**Entries shown:**

· · ·

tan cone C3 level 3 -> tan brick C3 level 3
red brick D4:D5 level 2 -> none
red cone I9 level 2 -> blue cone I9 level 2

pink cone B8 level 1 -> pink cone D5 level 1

· · ·

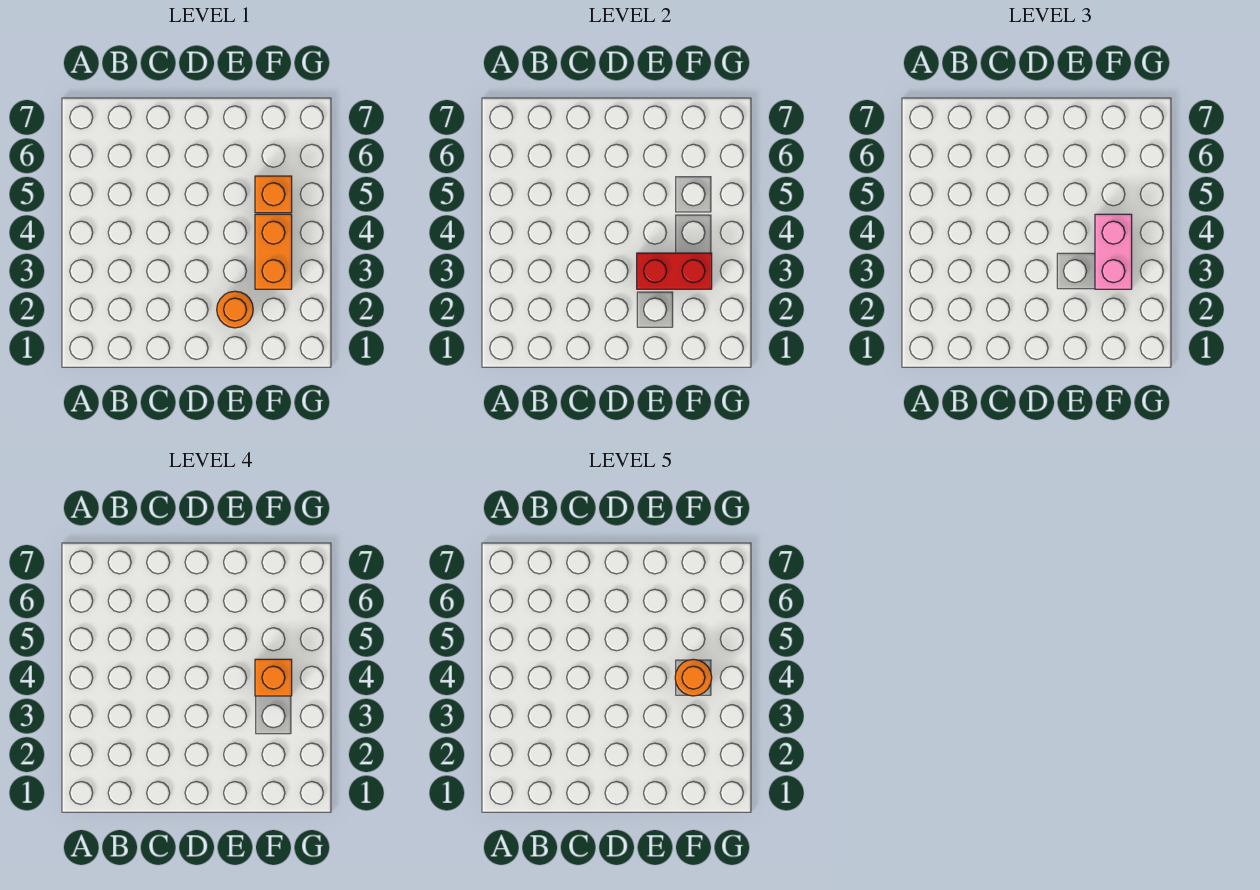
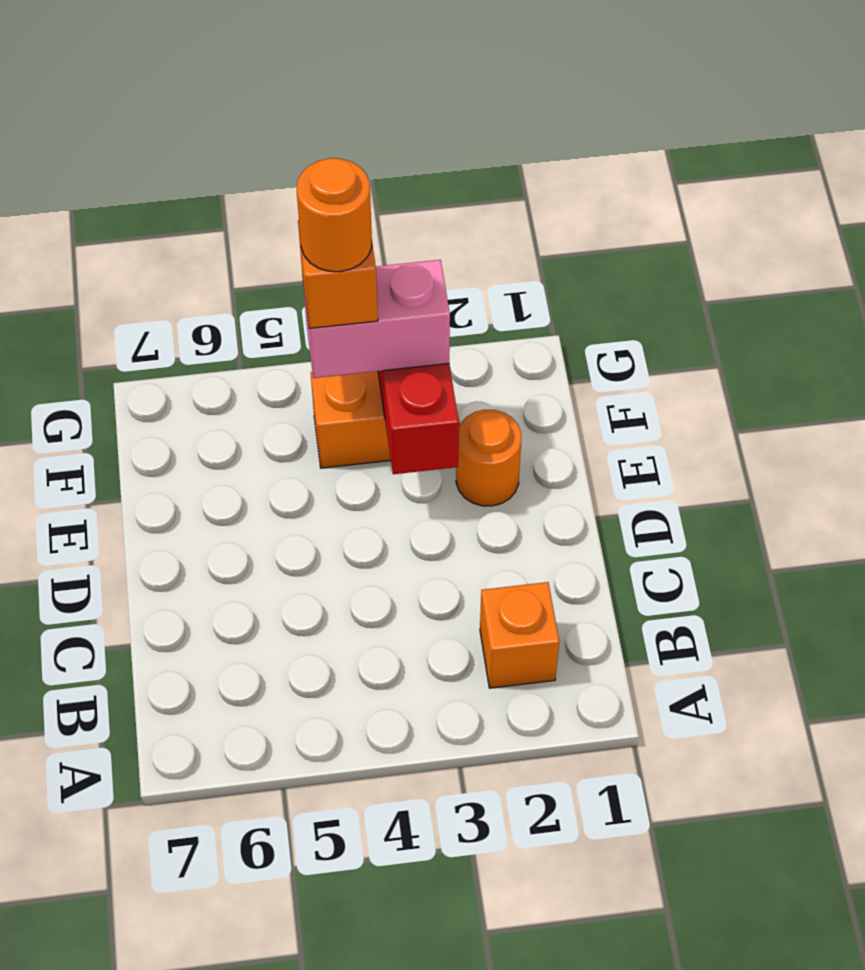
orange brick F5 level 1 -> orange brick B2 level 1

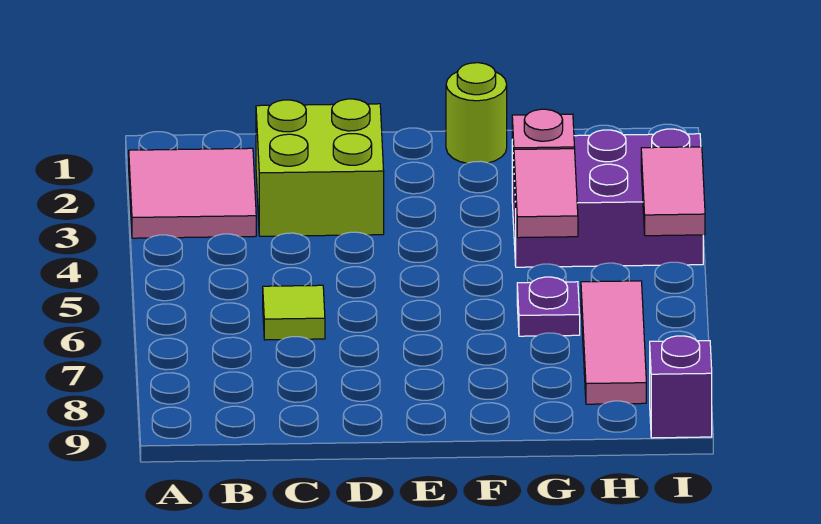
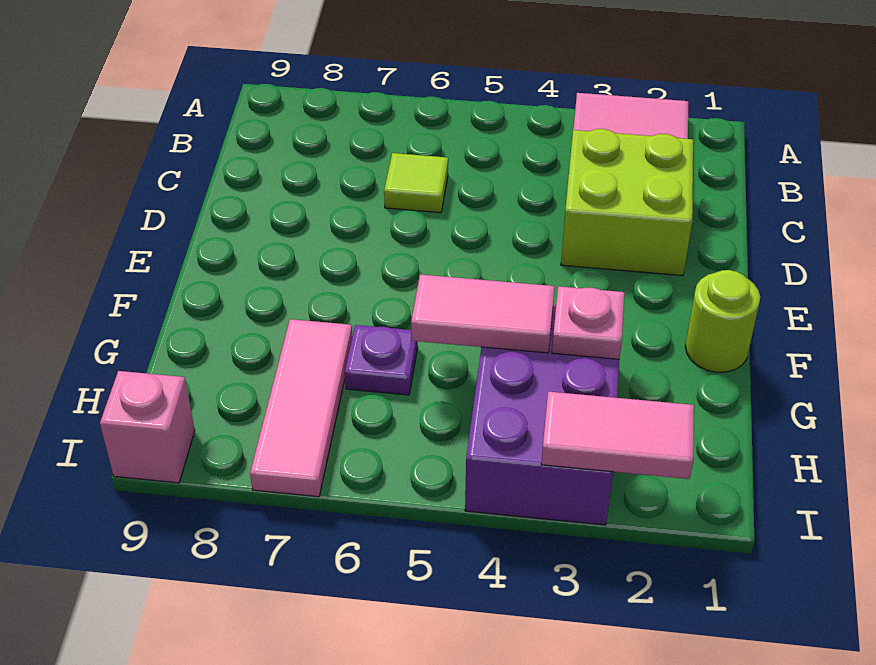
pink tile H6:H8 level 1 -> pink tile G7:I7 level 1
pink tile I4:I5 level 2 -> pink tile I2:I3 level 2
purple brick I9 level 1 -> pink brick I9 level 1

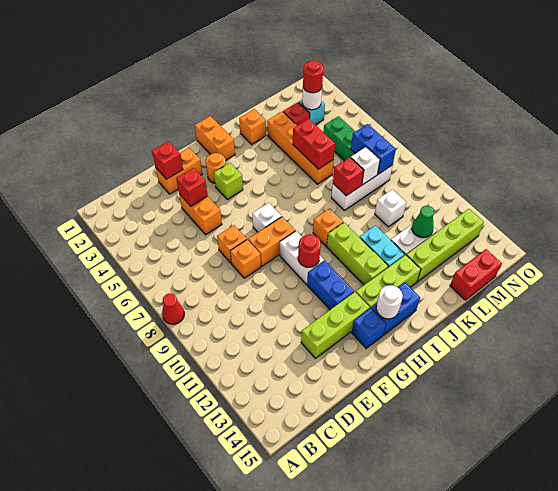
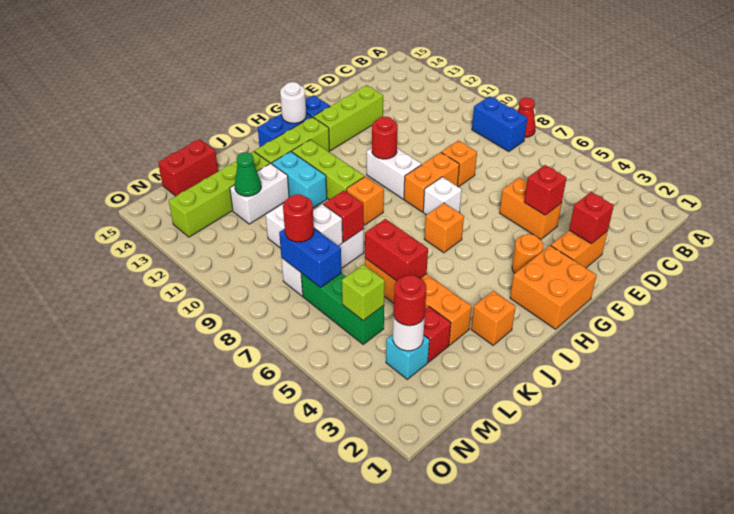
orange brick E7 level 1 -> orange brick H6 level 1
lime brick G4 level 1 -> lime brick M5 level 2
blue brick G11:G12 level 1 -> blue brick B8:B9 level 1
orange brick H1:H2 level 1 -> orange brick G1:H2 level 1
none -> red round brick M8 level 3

· · ·

**Problem details:** For the lines above, output exactly those from the line containing "lime brick G4" through the line containing "none -> red round brick M8 level 3", and skip the others.

**Response to the exercise:**
lime brick G4 level 1 -> lime brick M5 level 2
blue brick G11:G12 level 1 -> blue brick B8:B9 level 1
orange brick H1:H2 level 1 -> orange brick G1:H2 level 1
none -> red round brick M8 level 3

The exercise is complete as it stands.